_Exercise aim_
For this listing, reproduce the line with "BT2: HC-06 -> HM-10", the line with "LINE3 pin AO: B15 -> A1", and the lines between, exactly as they stand. Leave out pictures and all other lines.

_Records shown_

== == ==

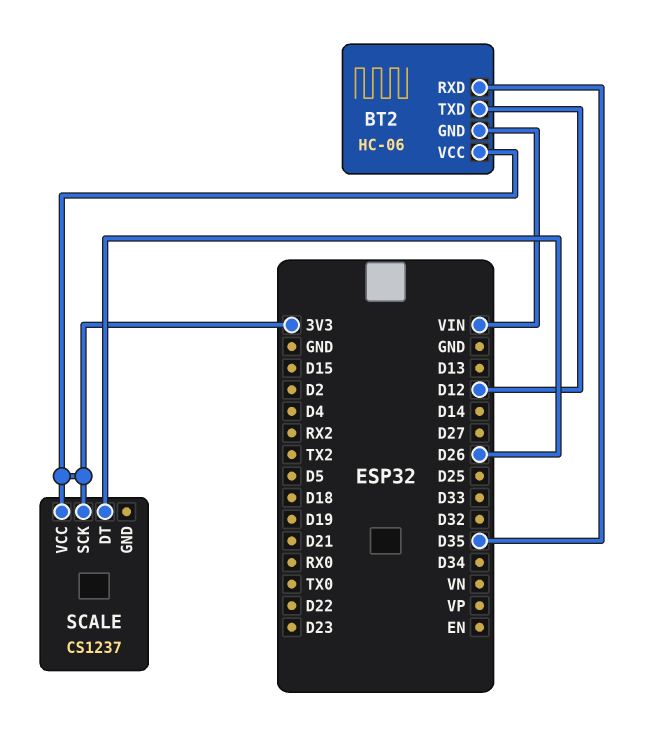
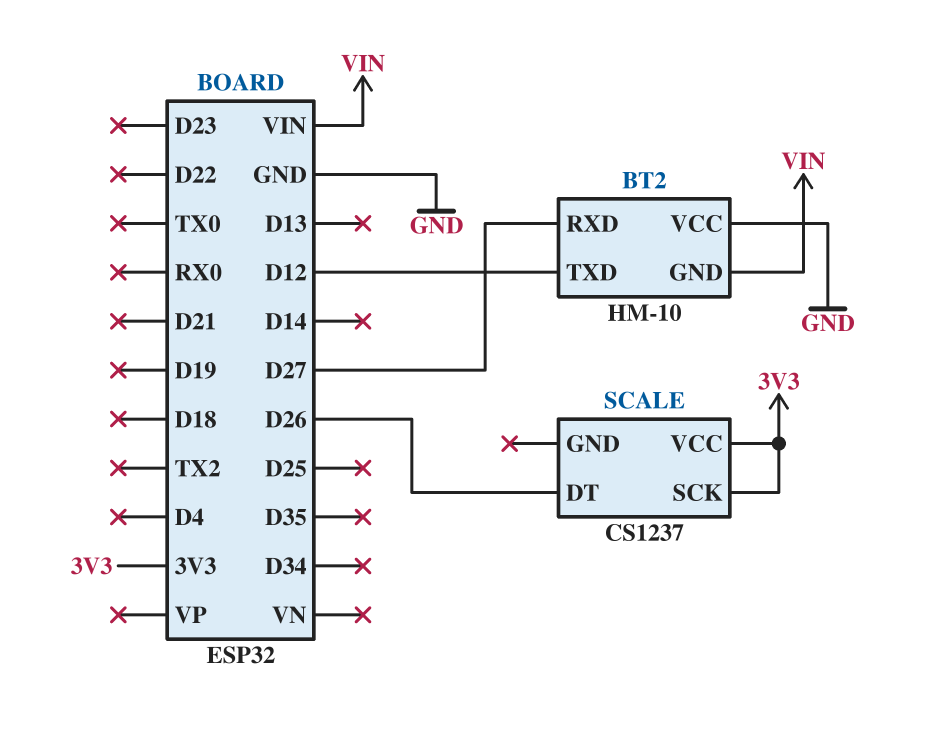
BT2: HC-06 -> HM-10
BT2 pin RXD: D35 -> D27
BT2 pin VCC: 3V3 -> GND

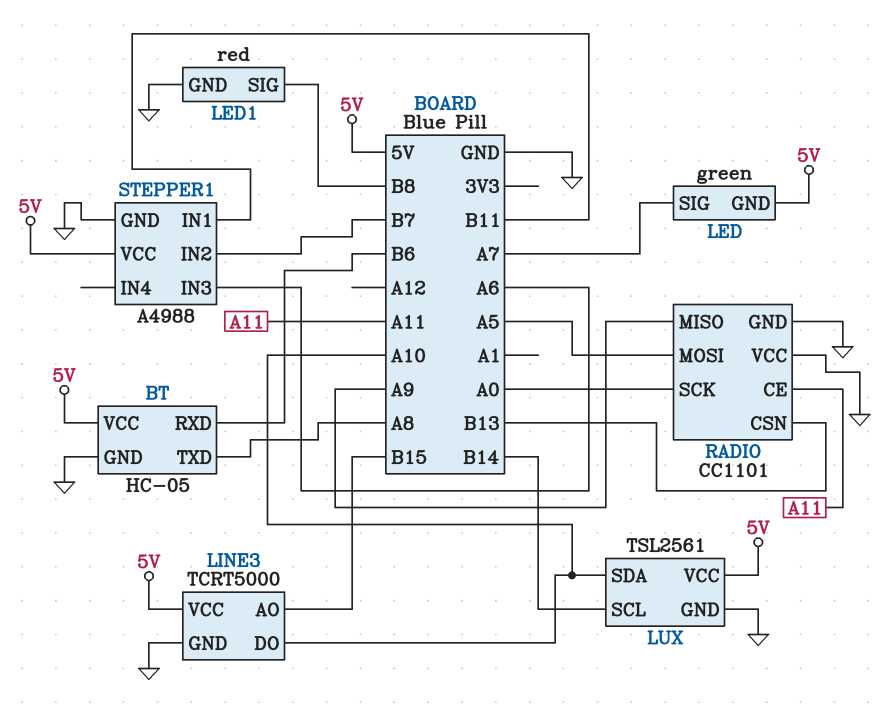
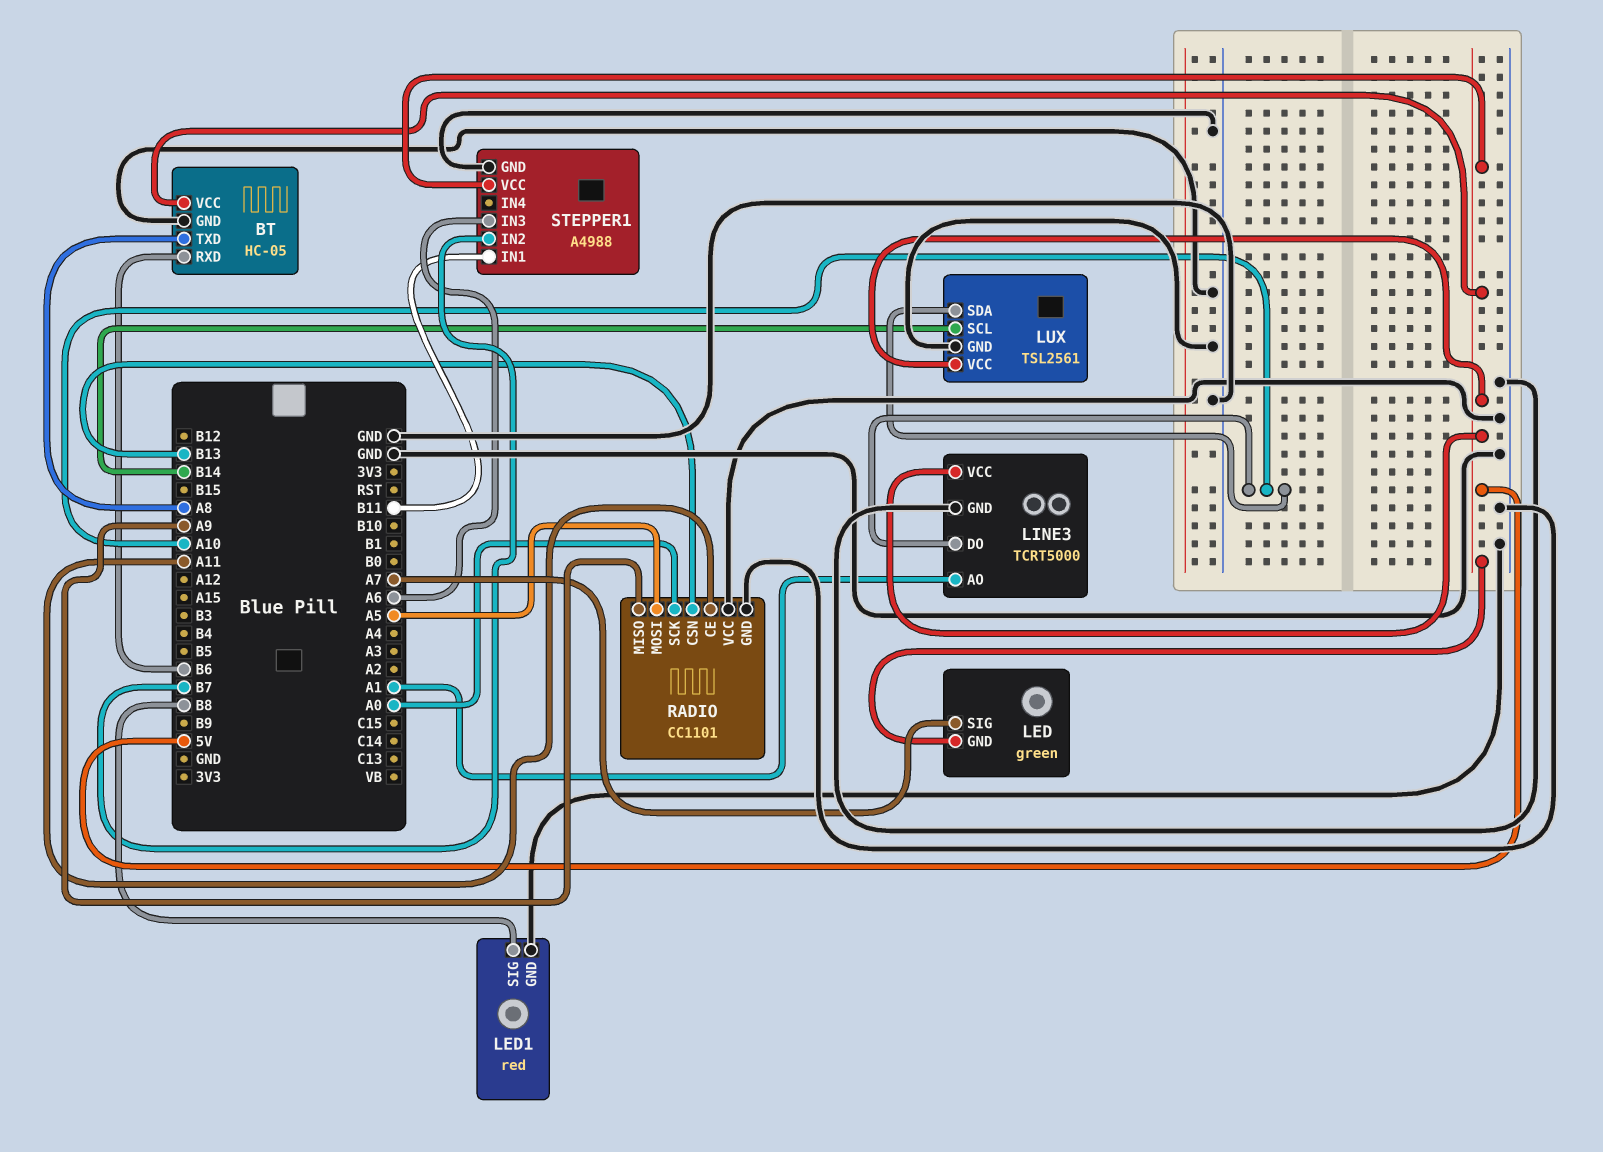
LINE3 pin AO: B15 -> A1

== == ==

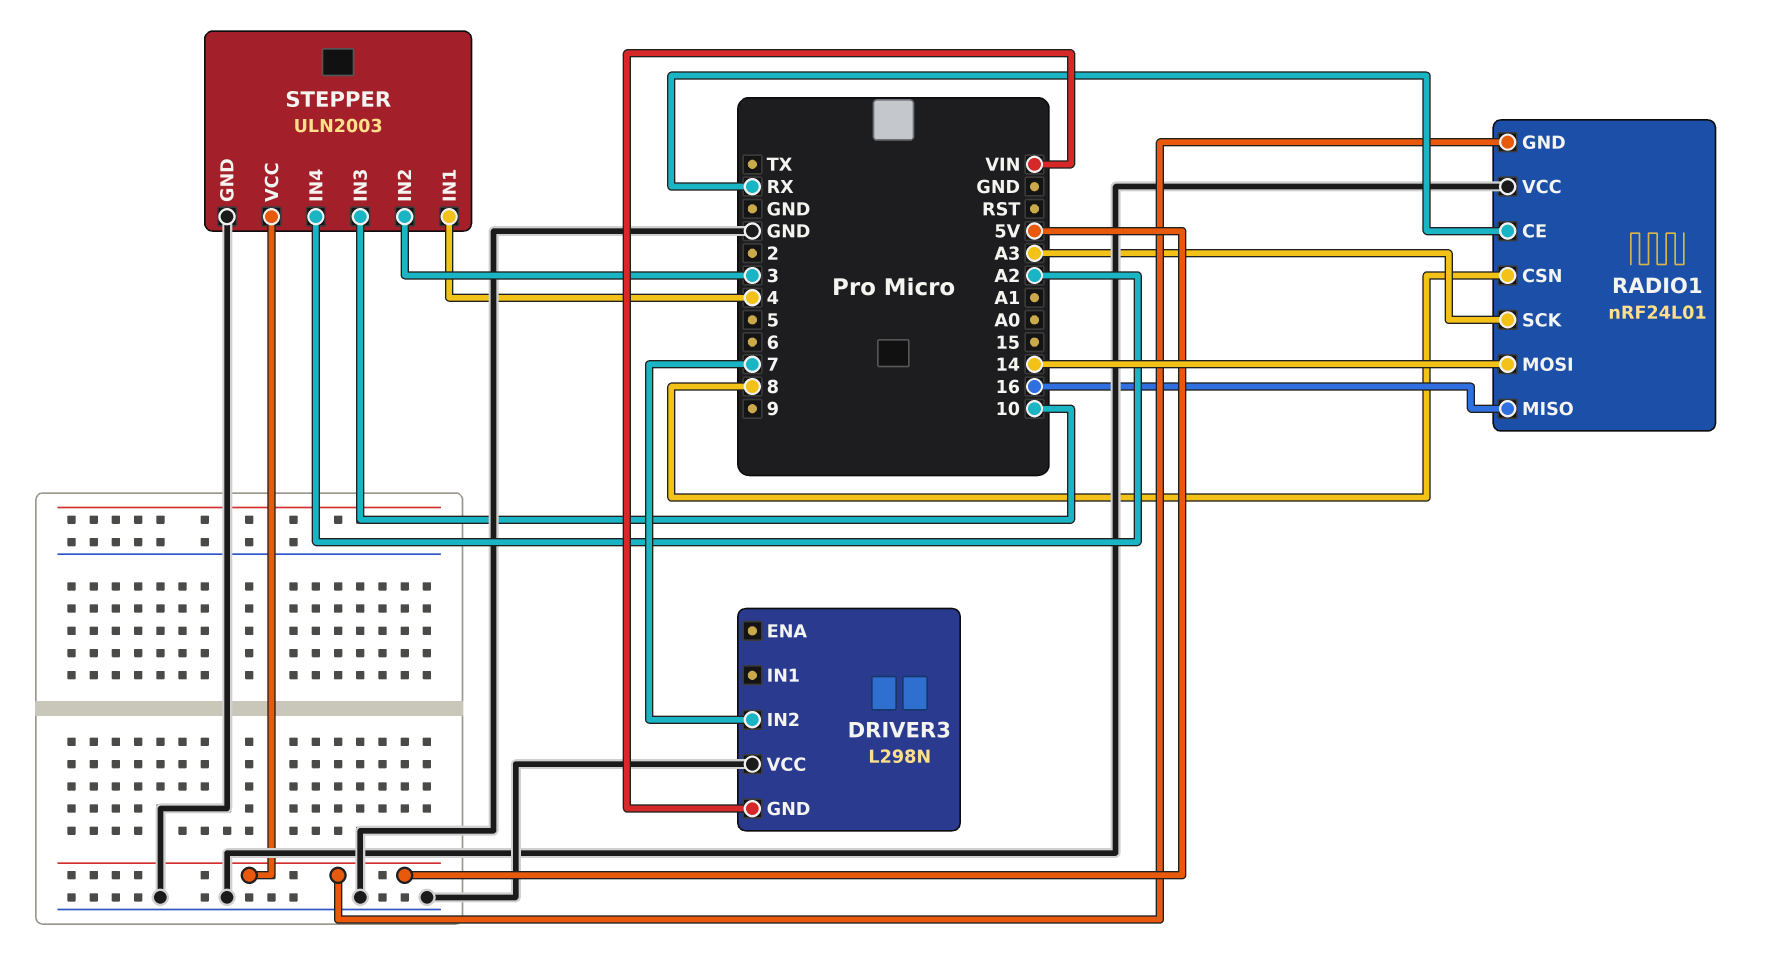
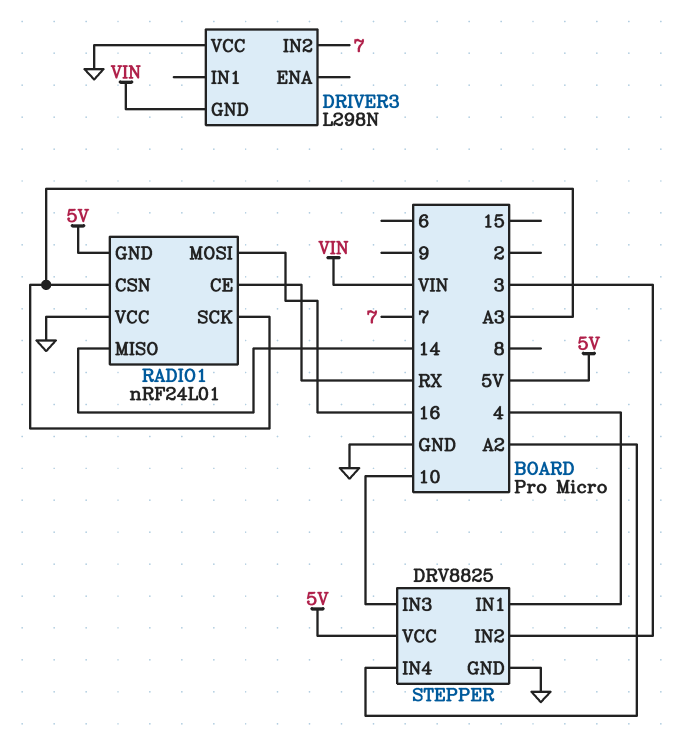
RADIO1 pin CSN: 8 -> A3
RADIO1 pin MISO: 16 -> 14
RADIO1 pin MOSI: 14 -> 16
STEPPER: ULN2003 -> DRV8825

== == ==

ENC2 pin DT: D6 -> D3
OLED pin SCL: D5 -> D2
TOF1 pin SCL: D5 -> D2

== == ==

_Output for this exercise_
BT2: HC-06 -> HM-10
BT2 pin RXD: D35 -> D27
BT2 pin VCC: 3V3 -> GND

LINE3 pin AO: B15 -> A1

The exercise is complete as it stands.